*WHAT IS NEEDED:*
Print out every line of the material exactly. Include no pictures.

*RECORDS TO PROCESS:*
****************************************
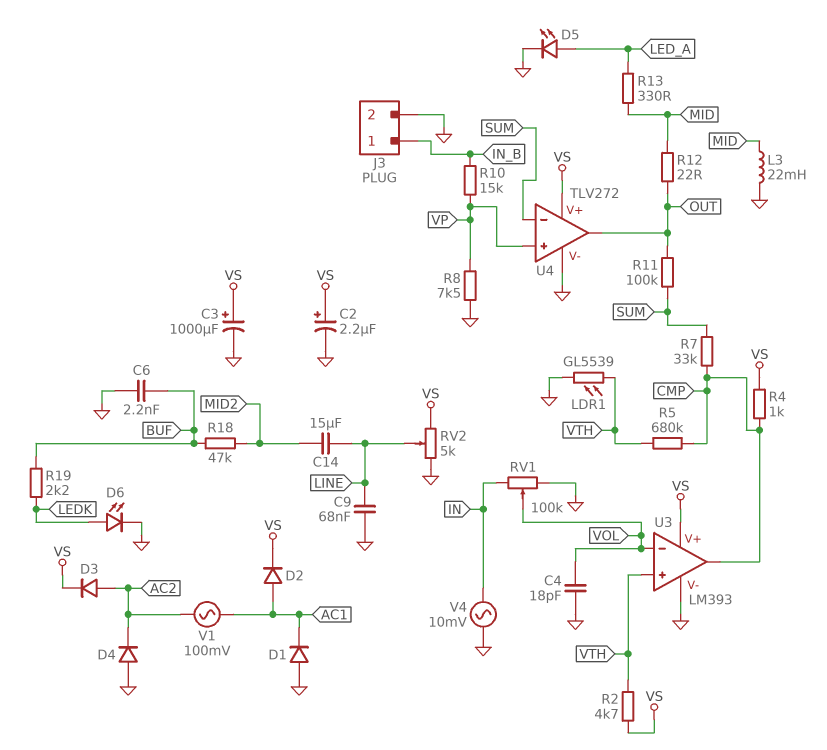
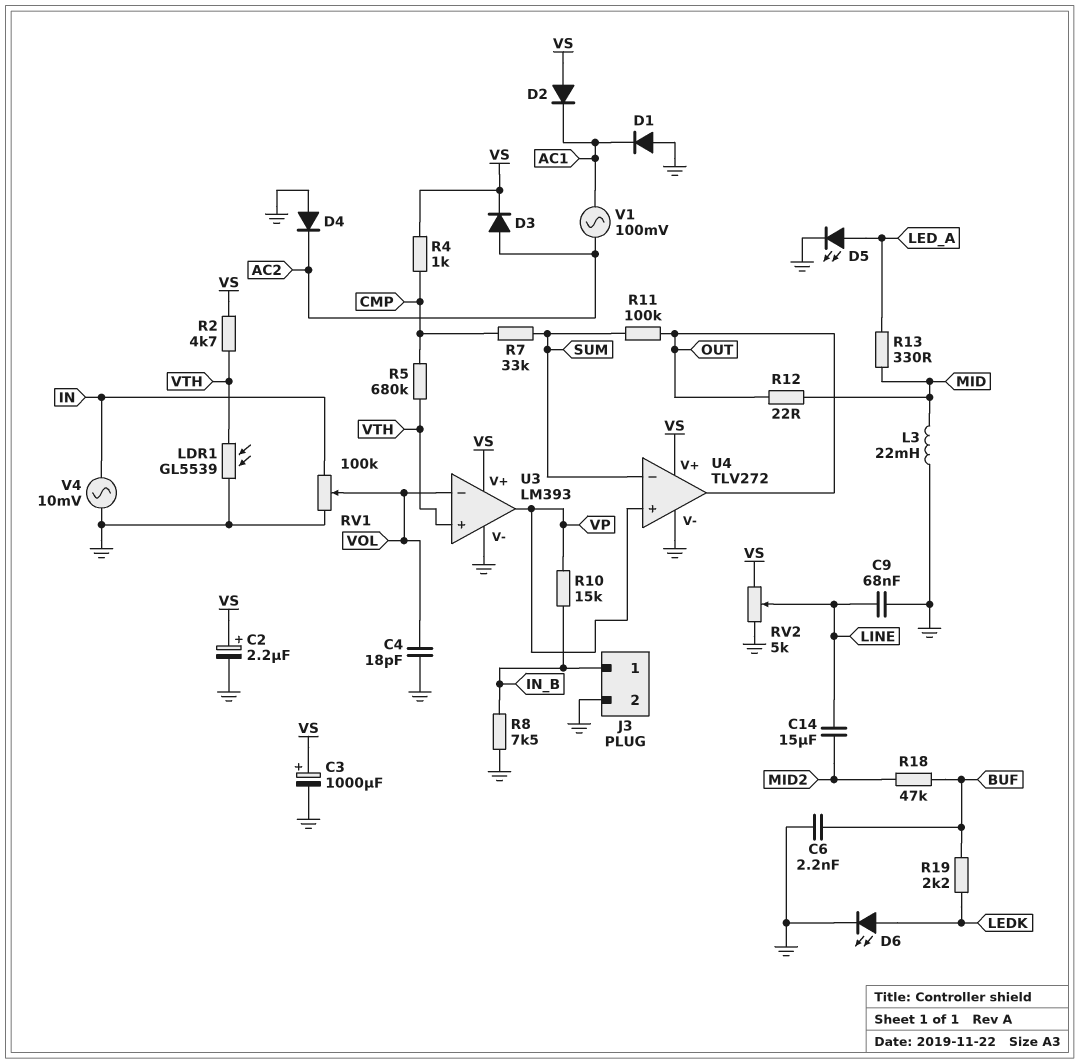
D2: diode (A AC1, K VS) -> diode (A VS, K AC1)
R8: 7.5k (GND, VP) -> 7.5k (GND, IN_B)
U3 pin out: CMP -> VP

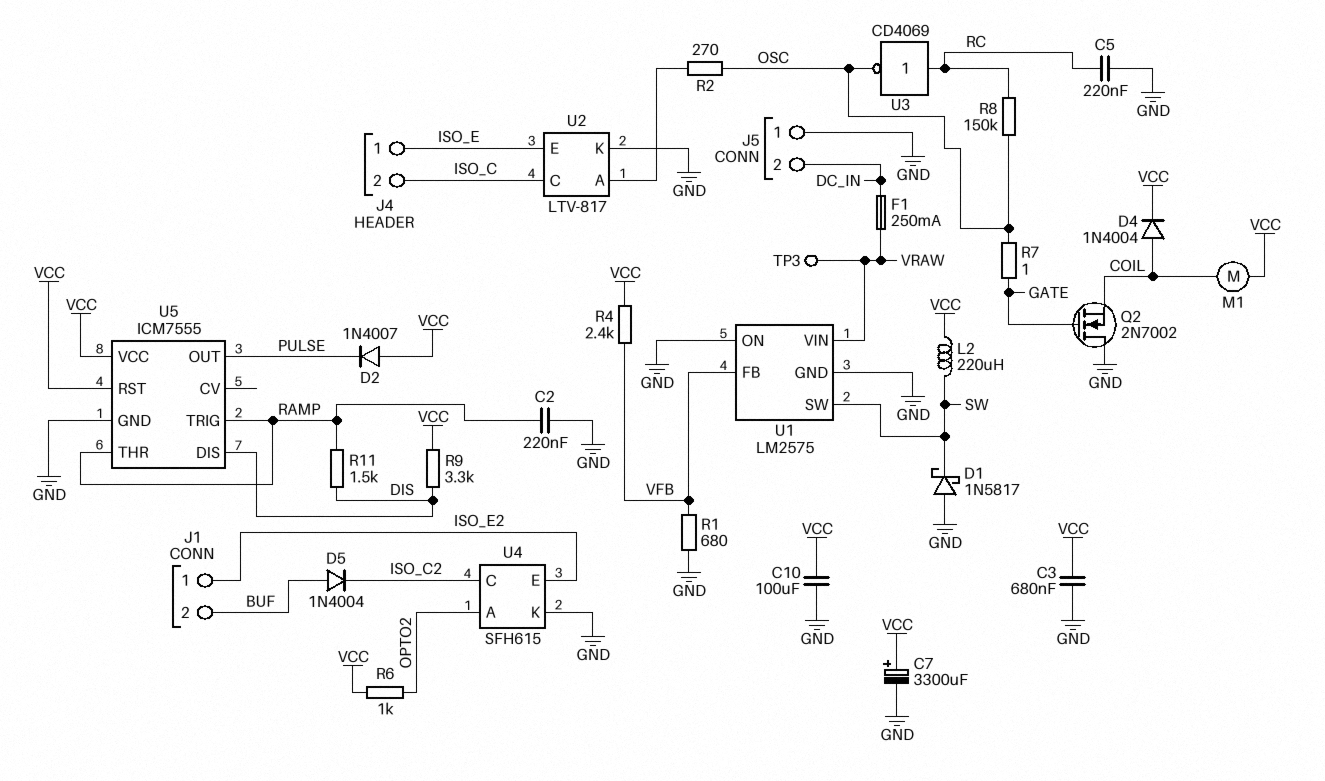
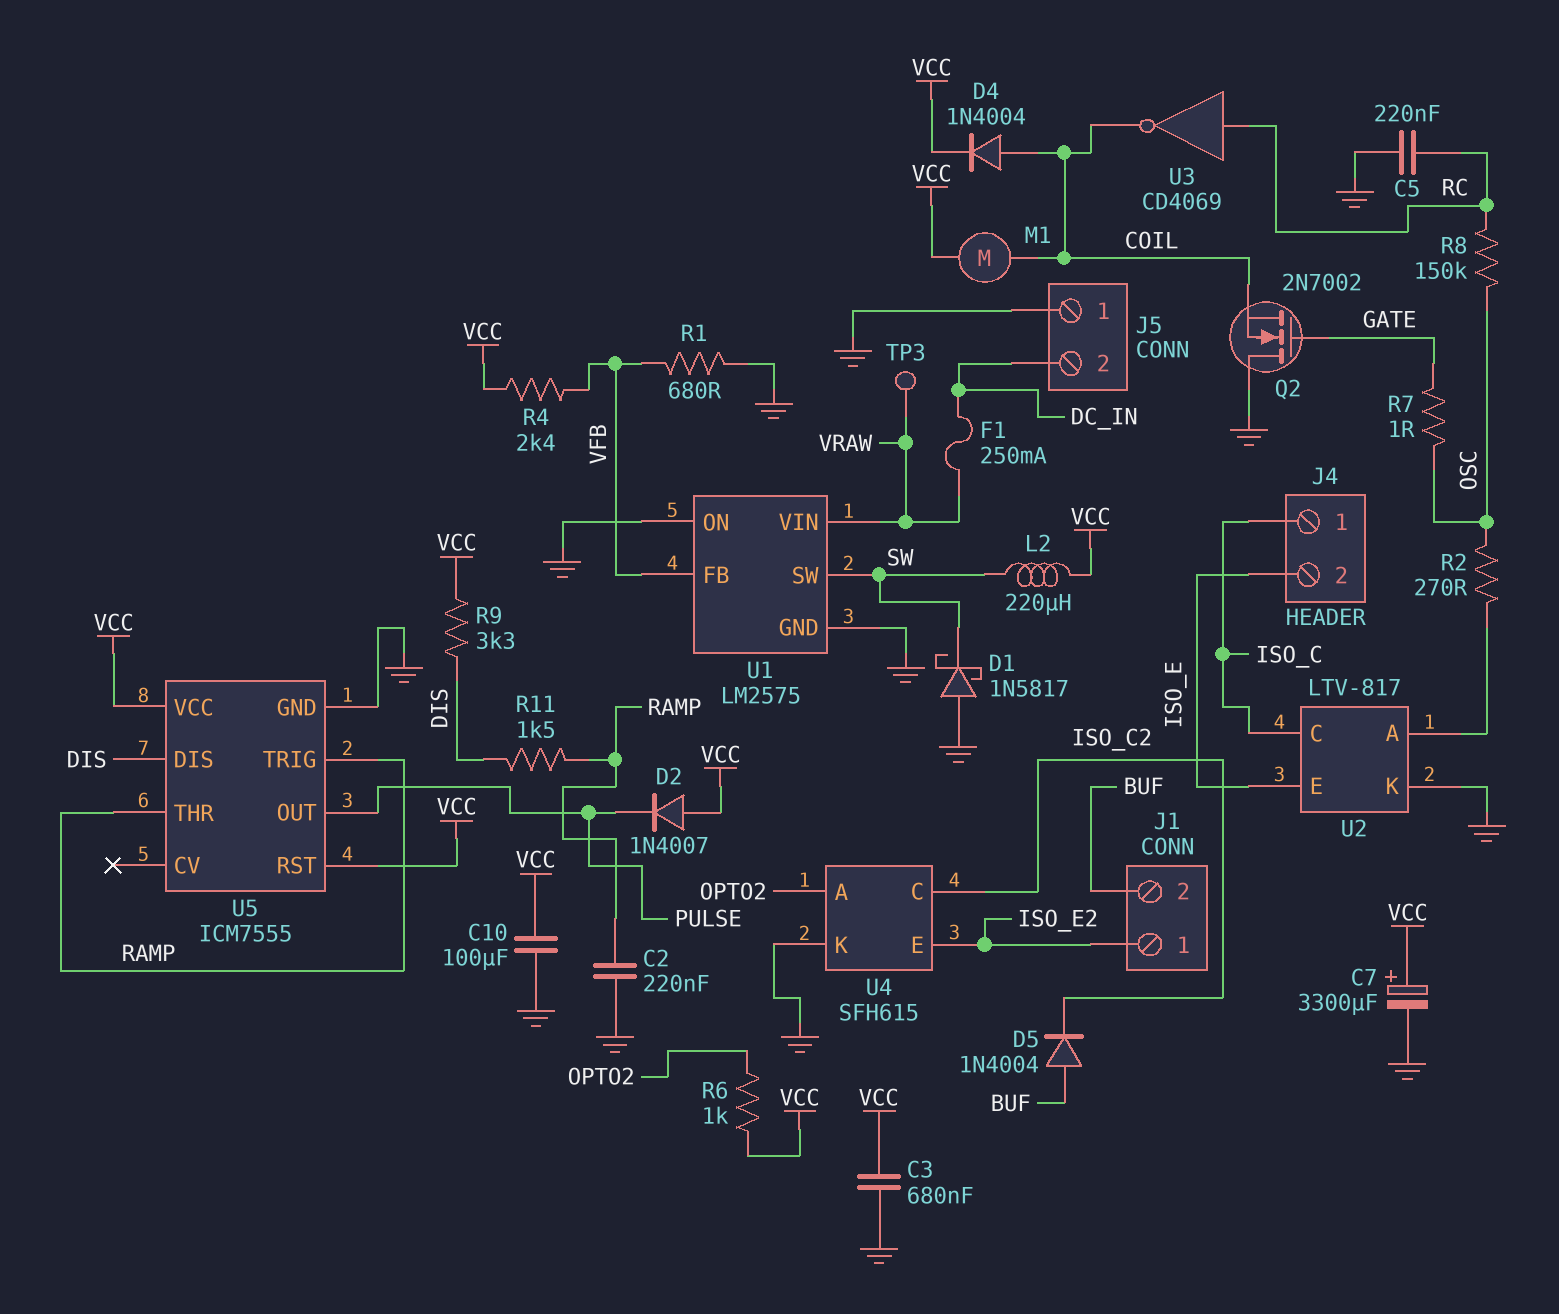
J4 pin 1: ISO_E -> ISO_C
J4 pin 2: ISO_C -> ISO_E
U3: NOT CD4069 (in RC, out OSC) -> NOT CD4069 (in RC, out COIL)

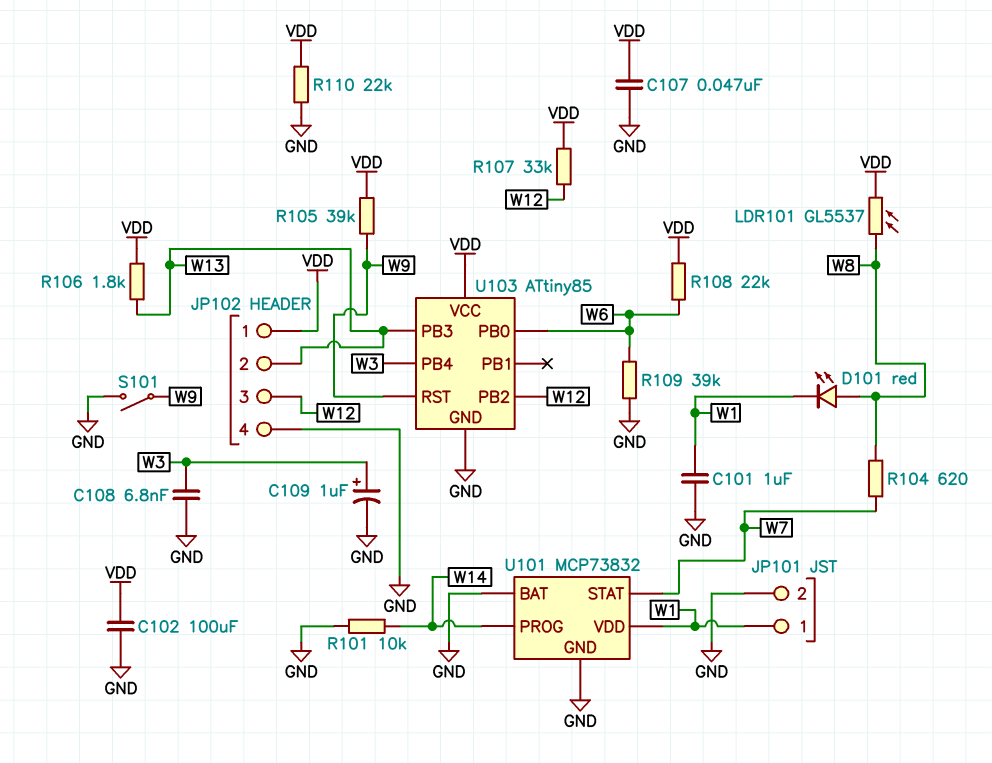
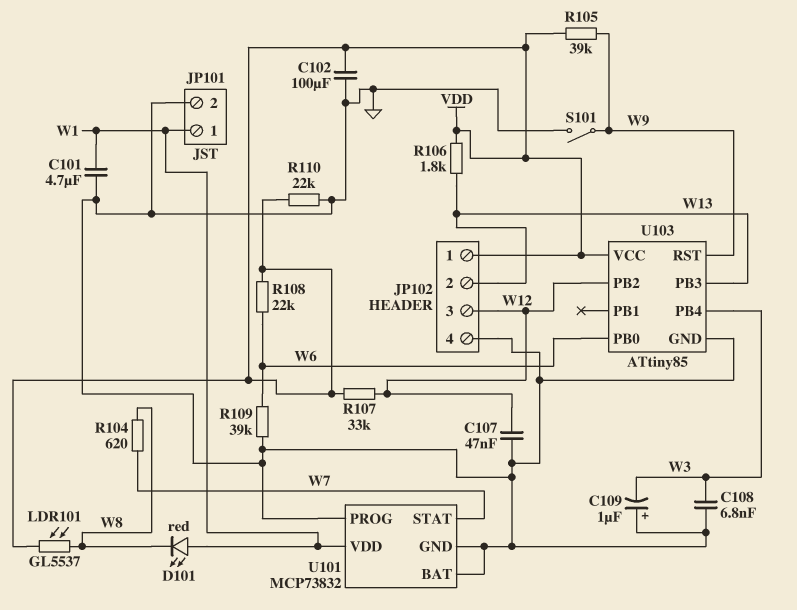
C101: 1uF (GND, W1) -> 4.7uF (GND, W1)
C107: 47nF (GND, VDD) -> 47nF (GND, W12)
C109: 1uF (plus W3, minus GND) -> 1uF (plus GND, minus W3)
D101: LED red (A W8, K W1) -> LED red (A W1, K W8)
R101: 10k (GND, W14) -> none
U101 pin PROG: W14 -> GND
****************************************
*SOLUTION BELOW:*
D2: diode (A AC1, K VS) -> diode (A VS, K AC1)
R8: 7.5k (GND, VP) -> 7.5k (GND, IN_B)
U3 pin out: CMP -> VP

J4 pin 1: ISO_E -> ISO_C
J4 pin 2: ISO_C -> ISO_E
U3: NOT CD4069 (in RC, out OSC) -> NOT CD4069 (in RC, out COIL)

C101: 1uF (GND, W1) -> 4.7uF (GND, W1)
C107: 47nF (GND, VDD) -> 47nF (GND, W12)
C109: 1uF (plus W3, minus GND) -> 1uF (plus GND, minus W3)
D101: LED red (A W8, K W1) -> LED red (A W1, K W8)
R101: 10k (GND, W14) -> none
U101 pin PROG: W14 -> GND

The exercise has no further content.